■ GIVEN DATA
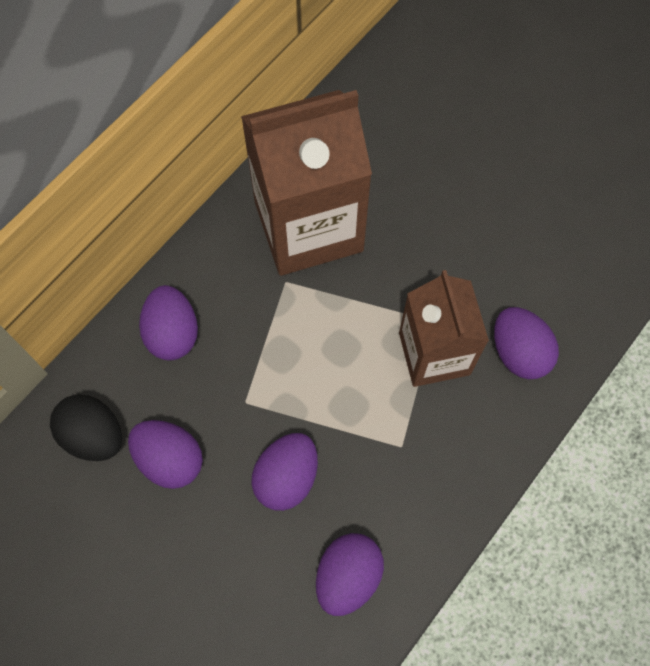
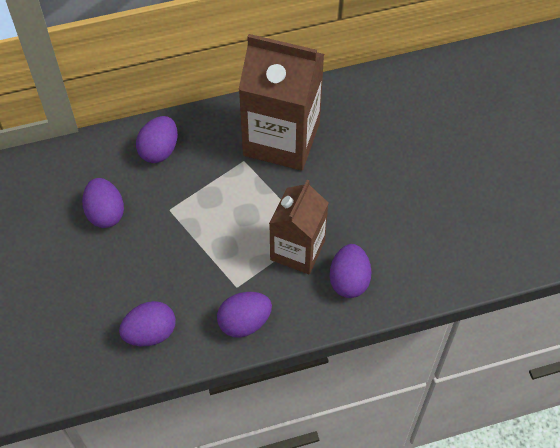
camera: 35 degrees right, 10 degrees down
(94, 435) = (76, 176): black egg -> none
(287, 477) = (159, 262): purple egg -> purple egg (244, 322)

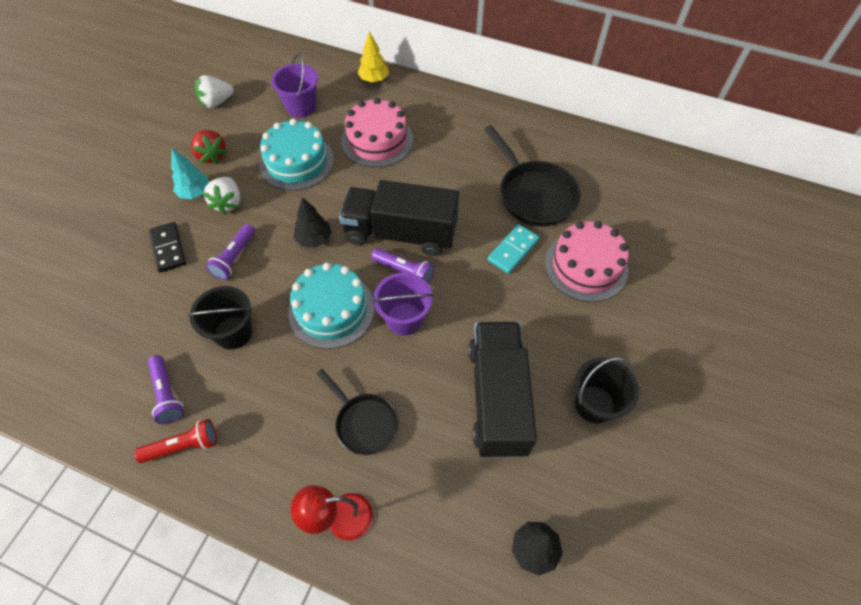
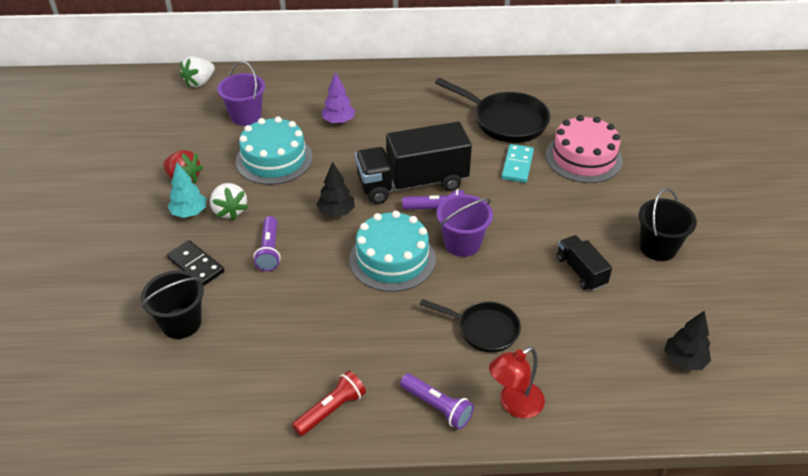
camera: 25 degrees left, 15 degrees down
(167, 394) = (284, 377): purple flashlight -> purple flashlight (437, 407)
(216, 102) = (155, 135): white strawberry -> white strawberry (200, 82)
(233, 332) = (313, 307): black bucket -> black bucket (181, 323)
(374, 79) = (301, 77): yellow tree -> none
(377, 140) = (338, 121): pink cake -> purple tree
(497, 398) = (581, 271): black truck -> black truck, size x0.50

■ REQUIRED ACTION
Output, exactly and with nothing else, the lines from the line containing "(216, 102) = (155, 135): white" to the end of the entries.

■ ANSWER TO THIS TASK
(216, 102) = (155, 135): white strawberry -> white strawberry (200, 82)
(233, 332) = (313, 307): black bucket -> black bucket (181, 323)
(374, 79) = (301, 77): yellow tree -> none
(377, 140) = (338, 121): pink cake -> purple tree
(497, 398) = (581, 271): black truck -> black truck, size x0.50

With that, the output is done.